Short exercise:
Quote every one of the entries below word for word, keeping each line as it is.

[Input data start]

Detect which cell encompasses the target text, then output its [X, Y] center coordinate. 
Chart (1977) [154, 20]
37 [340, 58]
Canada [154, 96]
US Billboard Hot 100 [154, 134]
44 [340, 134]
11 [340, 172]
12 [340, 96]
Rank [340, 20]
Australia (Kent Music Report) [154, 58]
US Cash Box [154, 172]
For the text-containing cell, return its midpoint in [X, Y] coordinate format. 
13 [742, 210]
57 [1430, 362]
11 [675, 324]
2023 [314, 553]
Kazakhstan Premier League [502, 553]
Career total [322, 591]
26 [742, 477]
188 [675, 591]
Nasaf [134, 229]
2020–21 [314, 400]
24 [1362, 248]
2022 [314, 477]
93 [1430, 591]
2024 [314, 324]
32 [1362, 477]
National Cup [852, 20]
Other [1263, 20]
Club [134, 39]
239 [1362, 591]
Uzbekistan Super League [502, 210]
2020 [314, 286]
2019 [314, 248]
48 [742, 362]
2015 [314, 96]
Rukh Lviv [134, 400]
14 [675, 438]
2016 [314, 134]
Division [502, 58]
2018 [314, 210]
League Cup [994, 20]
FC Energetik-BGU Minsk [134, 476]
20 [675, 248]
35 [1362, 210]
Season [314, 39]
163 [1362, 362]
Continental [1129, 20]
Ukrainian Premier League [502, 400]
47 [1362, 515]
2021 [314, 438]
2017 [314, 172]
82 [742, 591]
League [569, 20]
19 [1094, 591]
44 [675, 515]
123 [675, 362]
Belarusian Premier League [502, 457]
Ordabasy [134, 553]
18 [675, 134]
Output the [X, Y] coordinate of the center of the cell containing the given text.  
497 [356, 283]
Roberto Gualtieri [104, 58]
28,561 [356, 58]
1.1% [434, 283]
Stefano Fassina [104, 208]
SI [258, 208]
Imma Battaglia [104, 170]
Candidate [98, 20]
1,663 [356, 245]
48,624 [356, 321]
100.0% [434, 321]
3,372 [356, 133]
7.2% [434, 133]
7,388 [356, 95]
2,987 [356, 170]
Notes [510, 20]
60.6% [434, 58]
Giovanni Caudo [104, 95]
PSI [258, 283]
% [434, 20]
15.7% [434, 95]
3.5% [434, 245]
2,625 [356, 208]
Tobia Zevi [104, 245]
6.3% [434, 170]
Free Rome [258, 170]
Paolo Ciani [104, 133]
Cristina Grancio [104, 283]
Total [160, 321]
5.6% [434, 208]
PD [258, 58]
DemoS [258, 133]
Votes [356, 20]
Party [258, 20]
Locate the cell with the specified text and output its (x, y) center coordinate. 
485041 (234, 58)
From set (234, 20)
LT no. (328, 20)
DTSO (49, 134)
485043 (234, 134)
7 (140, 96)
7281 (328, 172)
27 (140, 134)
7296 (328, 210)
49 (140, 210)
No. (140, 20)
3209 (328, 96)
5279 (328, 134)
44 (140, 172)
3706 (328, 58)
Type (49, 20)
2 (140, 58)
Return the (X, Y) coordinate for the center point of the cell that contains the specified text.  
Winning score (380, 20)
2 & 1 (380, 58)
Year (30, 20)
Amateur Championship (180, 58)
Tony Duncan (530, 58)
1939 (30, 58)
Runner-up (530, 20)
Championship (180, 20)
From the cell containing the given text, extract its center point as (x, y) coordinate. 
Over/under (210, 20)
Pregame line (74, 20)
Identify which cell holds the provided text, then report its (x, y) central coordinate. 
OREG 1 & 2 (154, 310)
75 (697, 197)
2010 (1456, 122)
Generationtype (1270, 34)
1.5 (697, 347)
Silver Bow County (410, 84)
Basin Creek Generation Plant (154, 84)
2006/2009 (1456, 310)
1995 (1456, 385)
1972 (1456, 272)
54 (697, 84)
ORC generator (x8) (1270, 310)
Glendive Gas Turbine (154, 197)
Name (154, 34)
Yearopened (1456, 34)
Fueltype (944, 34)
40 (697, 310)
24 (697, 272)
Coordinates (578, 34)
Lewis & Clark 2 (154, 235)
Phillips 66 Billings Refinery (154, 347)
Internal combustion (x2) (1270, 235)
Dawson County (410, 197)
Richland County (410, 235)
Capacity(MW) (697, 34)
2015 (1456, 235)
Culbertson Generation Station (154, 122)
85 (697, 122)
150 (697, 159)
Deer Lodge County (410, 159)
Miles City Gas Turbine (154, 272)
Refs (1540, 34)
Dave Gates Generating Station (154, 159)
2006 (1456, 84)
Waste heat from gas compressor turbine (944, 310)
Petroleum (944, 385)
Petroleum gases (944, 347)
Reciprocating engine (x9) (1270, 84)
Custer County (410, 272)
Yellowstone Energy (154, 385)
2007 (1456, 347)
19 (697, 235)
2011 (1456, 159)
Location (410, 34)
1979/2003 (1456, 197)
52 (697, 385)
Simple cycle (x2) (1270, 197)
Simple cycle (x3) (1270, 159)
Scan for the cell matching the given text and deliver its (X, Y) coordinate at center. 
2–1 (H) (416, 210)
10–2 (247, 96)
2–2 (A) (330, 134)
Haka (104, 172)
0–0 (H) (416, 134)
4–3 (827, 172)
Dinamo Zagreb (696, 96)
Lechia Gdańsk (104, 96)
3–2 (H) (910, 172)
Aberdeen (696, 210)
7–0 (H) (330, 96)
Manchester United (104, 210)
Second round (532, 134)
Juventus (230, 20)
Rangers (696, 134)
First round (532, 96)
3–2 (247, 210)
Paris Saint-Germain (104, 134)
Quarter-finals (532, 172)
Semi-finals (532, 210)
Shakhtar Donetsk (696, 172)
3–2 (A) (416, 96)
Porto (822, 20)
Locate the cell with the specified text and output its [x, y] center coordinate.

[Input data end]

Result of this task:
Detect which cell encompasses the target text, then output its [X, Y] center coordinate. 
Chart (1977) [154, 20]
37 [340, 58]
Canada [154, 96]
US Billboard Hot 100 [154, 134]
44 [340, 134]
11 [340, 172]
12 [340, 96]
Rank [340, 20]
Australia (Kent Music Report) [154, 58]
US Cash Box [154, 172]
For the text-containing cell, return its midpoint in [X, Y] coordinate format. 
13 [742, 210]
57 [1430, 362]
11 [675, 324]
2023 [314, 553]
Kazakhstan Premier League [502, 553]
Career total [322, 591]
26 [742, 477]
188 [675, 591]
Nasaf [134, 229]
2020–21 [314, 400]
24 [1362, 248]
2022 [314, 477]
93 [1430, 591]
2024 [314, 324]
32 [1362, 477]
National Cup [852, 20]
Other [1263, 20]
Club [134, 39]
239 [1362, 591]
Uzbekistan Super League [502, 210]
2020 [314, 286]
2019 [314, 248]
48 [742, 362]
2015 [314, 96]
Rukh Lviv [134, 400]
14 [675, 438]
2016 [314, 134]
Division [502, 58]
2018 [314, 210]
League Cup [994, 20]
FC Energetik-BGU Minsk [134, 476]
20 [675, 248]
35 [1362, 210]
Season [314, 39]
163 [1362, 362]
Continental [1129, 20]
Ukrainian Premier League [502, 400]
47 [1362, 515]
2021 [314, 438]
2017 [314, 172]
82 [742, 591]
League [569, 20]
19 [1094, 591]
44 [675, 515]
123 [675, 362]
Belarusian Premier League [502, 457]
Ordabasy [134, 553]
18 [675, 134]
Output the [X, Y] coordinate of the center of the cell containing the given text.  
497 [356, 283]
Roberto Gualtieri [104, 58]
28,561 [356, 58]
1.1% [434, 283]
Stefano Fassina [104, 208]
SI [258, 208]
Imma Battaglia [104, 170]
Candidate [98, 20]
1,663 [356, 245]
48,624 [356, 321]
100.0% [434, 321]
3,372 [356, 133]
7.2% [434, 133]
7,388 [356, 95]
2,987 [356, 170]
Notes [510, 20]
60.6% [434, 58]
Giovanni Caudo [104, 95]
PSI [258, 283]
% [434, 20]
15.7% [434, 95]
3.5% [434, 245]
2,625 [356, 208]
Tobia Zevi [104, 245]
6.3% [434, 170]
Free Rome [258, 170]
Paolo Ciani [104, 133]
Cristina Grancio [104, 283]
Total [160, 321]
5.6% [434, 208]
PD [258, 58]
DemoS [258, 133]
Votes [356, 20]
Party [258, 20]
Locate the cell with the specified text and output its (x, y) center coordinate. 
485041 (234, 58)
From set (234, 20)
LT no. (328, 20)
DTSO (49, 134)
485043 (234, 134)
7 (140, 96)
7281 (328, 172)
27 (140, 134)
7296 (328, 210)
49 (140, 210)
No. (140, 20)
3209 (328, 96)
5279 (328, 134)
44 (140, 172)
3706 (328, 58)
Type (49, 20)
2 (140, 58)
Return the (X, Y) coordinate for the center point of the cell that contains the specified text.  
Winning score (380, 20)
2 & 1 (380, 58)
Year (30, 20)
Amateur Championship (180, 58)
Tony Duncan (530, 58)
1939 (30, 58)
Runner-up (530, 20)
Championship (180, 20)
From the cell containing the given text, extract its center point as (x, y) coordinate. 
Over/under (210, 20)
Pregame line (74, 20)
Identify which cell holds the provided text, then report its (x, y) central coordinate. 
OREG 1 & 2 (154, 310)
75 (697, 197)
2010 (1456, 122)
Generationtype (1270, 34)
1.5 (697, 347)
Silver Bow County (410, 84)
Basin Creek Generation Plant (154, 84)
2006/2009 (1456, 310)
1995 (1456, 385)
1972 (1456, 272)
54 (697, 84)
ORC generator (x8) (1270, 310)
Glendive Gas Turbine (154, 197)
Name (154, 34)
Yearopened (1456, 34)
Fueltype (944, 34)
40 (697, 310)
24 (697, 272)
Coordinates (578, 34)
Lewis & Clark 2 (154, 235)
Phillips 66 Billings Refinery (154, 347)
Internal combustion (x2) (1270, 235)
Dawson County (410, 197)
Richland County (410, 235)
Capacity(MW) (697, 34)
2015 (1456, 235)
Culbertson Generation Station (154, 122)
85 (697, 122)
150 (697, 159)
Deer Lodge County (410, 159)
Miles City Gas Turbine (154, 272)
Refs (1540, 34)
Dave Gates Generating Station (154, 159)
2006 (1456, 84)
Waste heat from gas compressor turbine (944, 310)
Petroleum (944, 385)
Petroleum gases (944, 347)
Reciprocating engine (x9) (1270, 84)
Custer County (410, 272)
Yellowstone Energy (154, 385)
2007 (1456, 347)
19 (697, 235)
2011 (1456, 159)
Location (410, 34)
1979/2003 (1456, 197)
52 (697, 385)
Simple cycle (x2) (1270, 197)
Simple cycle (x3) (1270, 159)
Scan for the cell matching the given text and deliver its (X, Y) coordinate at center. 
2–1 (H) (416, 210)
10–2 (247, 96)
2–2 (A) (330, 134)
Haka (104, 172)
0–0 (H) (416, 134)
4–3 (827, 172)
Dinamo Zagreb (696, 96)
Lechia Gdańsk (104, 96)
3–2 (H) (910, 172)
Aberdeen (696, 210)
7–0 (H) (330, 96)
Manchester United (104, 210)
Second round (532, 134)
Juventus (230, 20)
Rangers (696, 134)
First round (532, 96)
3–2 (247, 210)
Paris Saint-Germain (104, 134)
Quarter-finals (532, 172)
Semi-finals (532, 210)
Shakhtar Donetsk (696, 172)
3–2 (A) (416, 96)
Porto (822, 20)
Locate the cell with the specified text and output its [x, y] center coordinate.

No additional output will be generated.